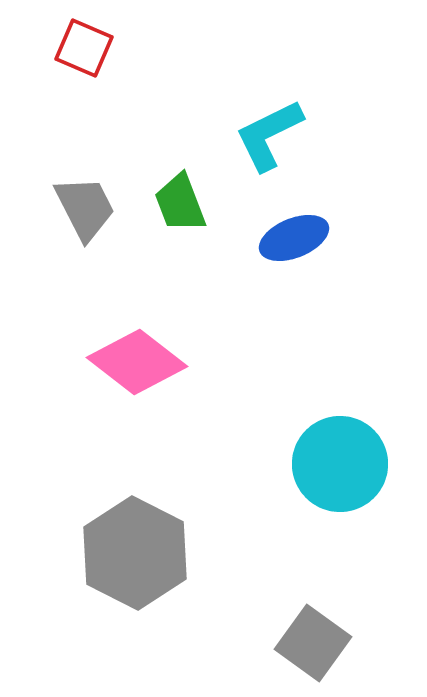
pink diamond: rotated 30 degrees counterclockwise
──────────────────────────────
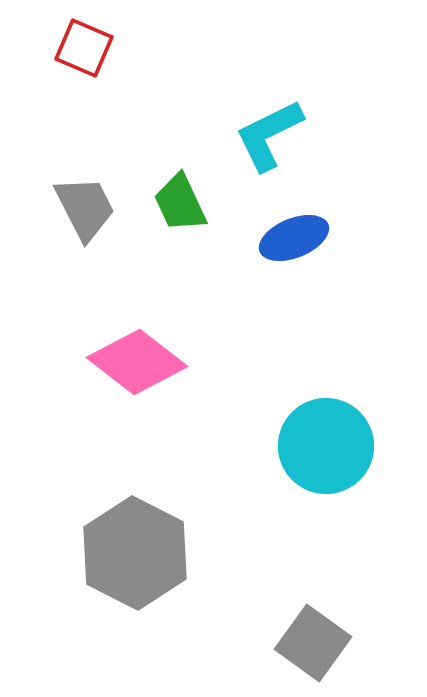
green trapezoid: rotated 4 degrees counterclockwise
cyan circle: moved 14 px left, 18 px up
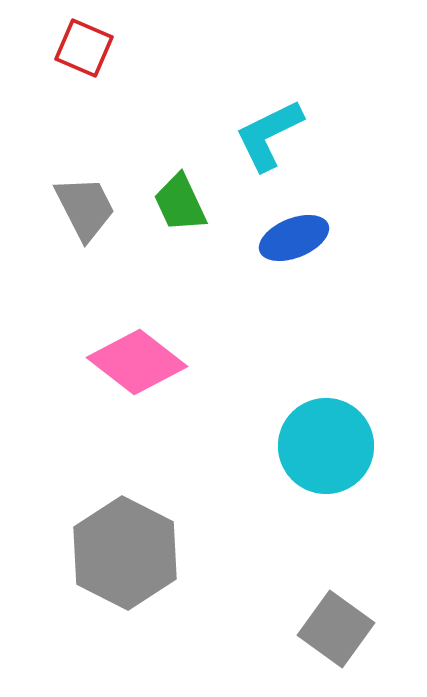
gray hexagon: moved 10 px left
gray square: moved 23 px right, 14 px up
──────────────────────────────
[Written problem] Quote the part of the material that opens with the line containing "green trapezoid: rotated" and closes with the line containing "gray square: moved 23 px right, 14 px up". Leave the pictures out of your answer.

[Task solution]
green trapezoid: rotated 4 degrees counterclockwise
cyan circle: moved 14 px left, 18 px up
gray hexagon: moved 10 px left
gray square: moved 23 px right, 14 px up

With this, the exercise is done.